Material for the task —

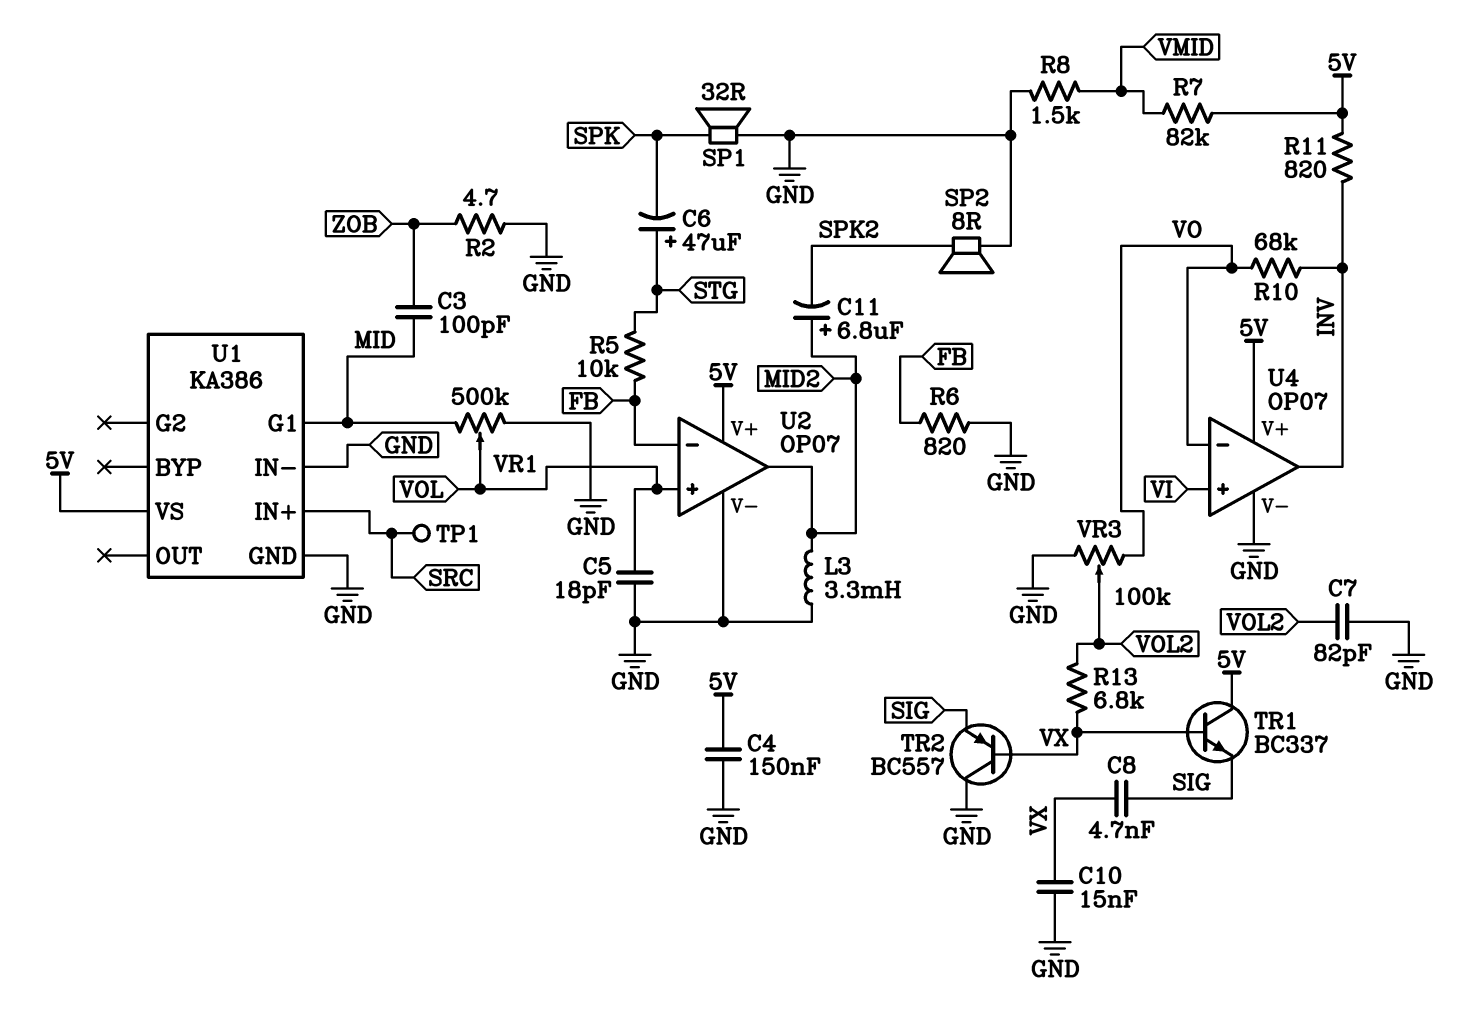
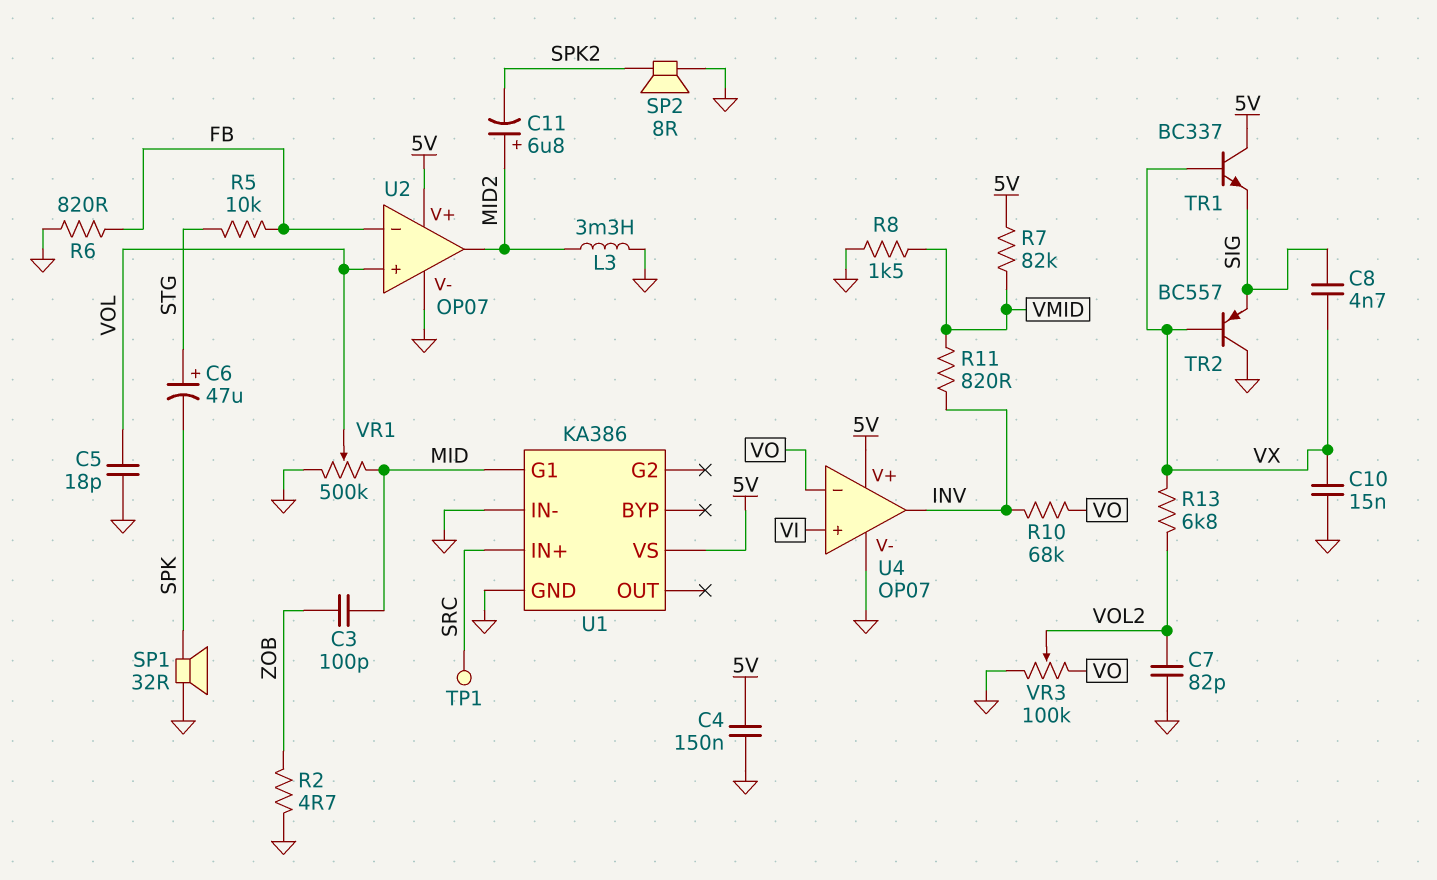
R11: 820 (5V, INV) -> 820 (INV, VMID)

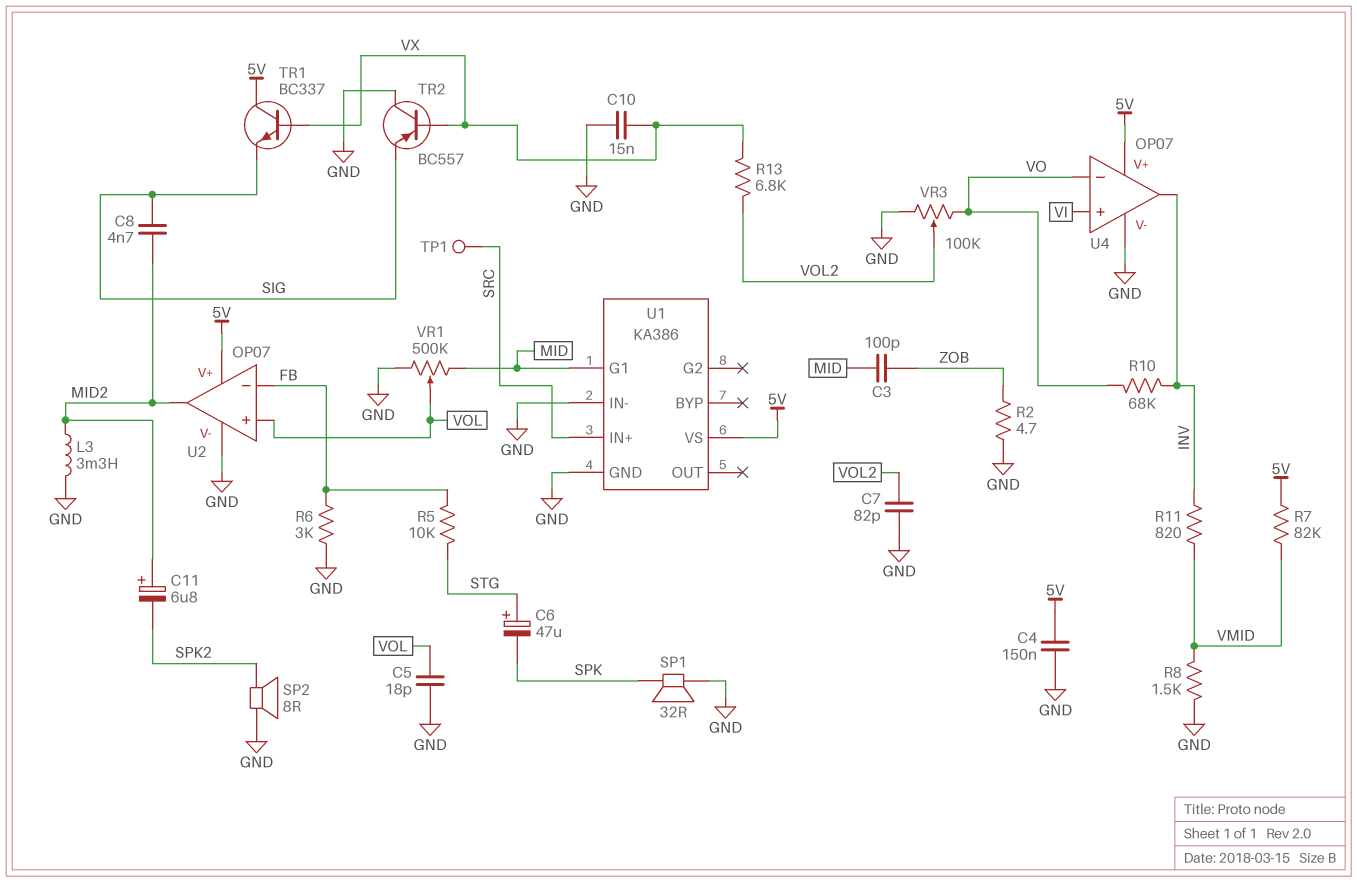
C8: 4.7nF (SIG, VX) -> 4.7nF (MID2, SIG)
R6: 820 (FB, GND) -> 3k (FB, GND)

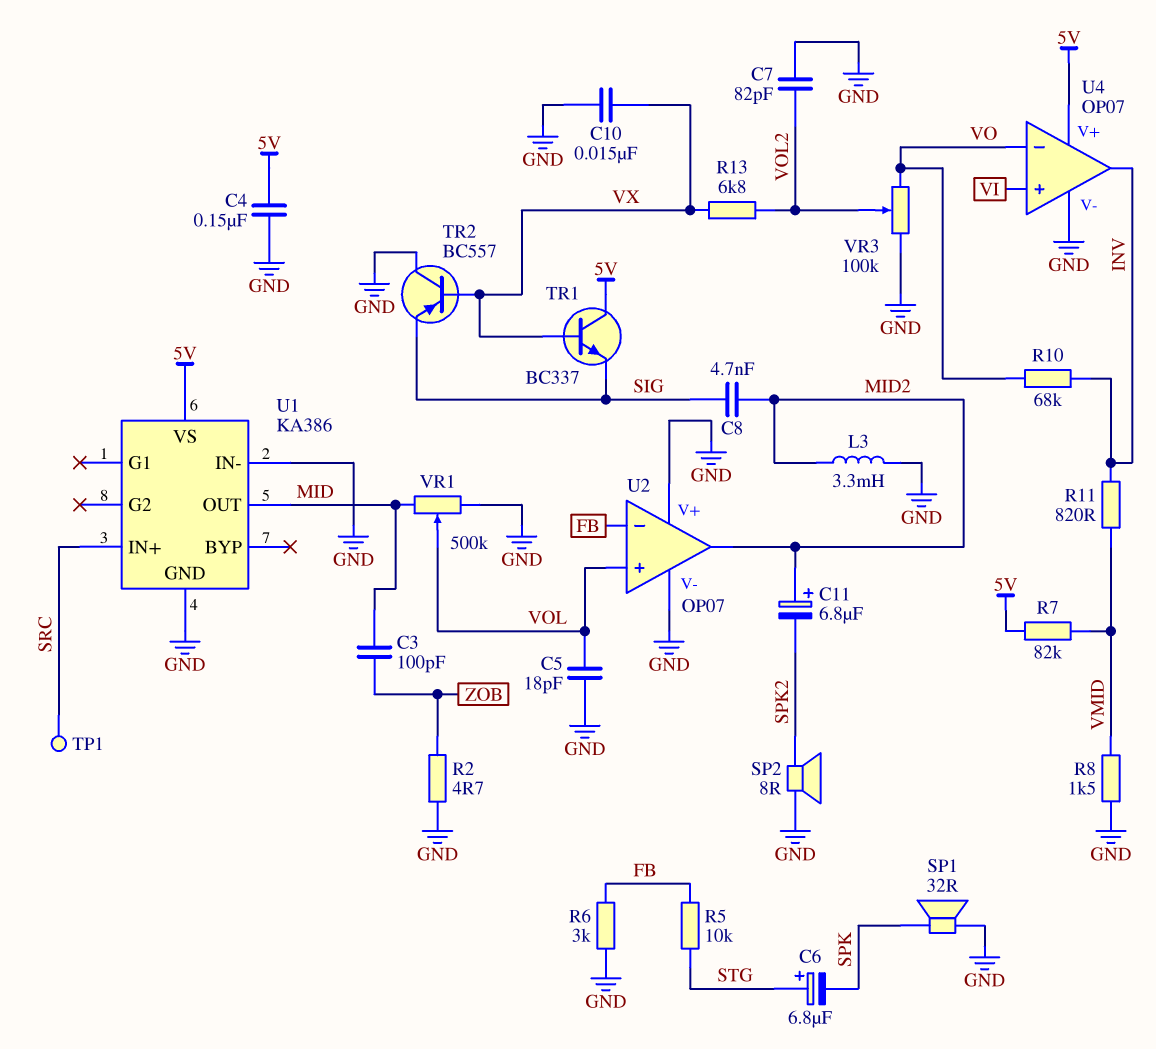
C6: 47uF (plus STG, minus SPK) -> 6.8uF (plus STG, minus SPK)
U1 pin G1: MID -> none
U1 pin OUT: none -> MID
U2 pin V+: 5V -> GND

Work task —
All lines of the material above should be returned unchanged, but no pictures should be included.

Solution to this task —
R11: 820 (5V, INV) -> 820 (INV, VMID)

C8: 4.7nF (SIG, VX) -> 4.7nF (MID2, SIG)
R6: 820 (FB, GND) -> 3k (FB, GND)

C6: 47uF (plus STG, minus SPK) -> 6.8uF (plus STG, minus SPK)
U1 pin G1: MID -> none
U1 pin OUT: none -> MID
U2 pin V+: 5V -> GND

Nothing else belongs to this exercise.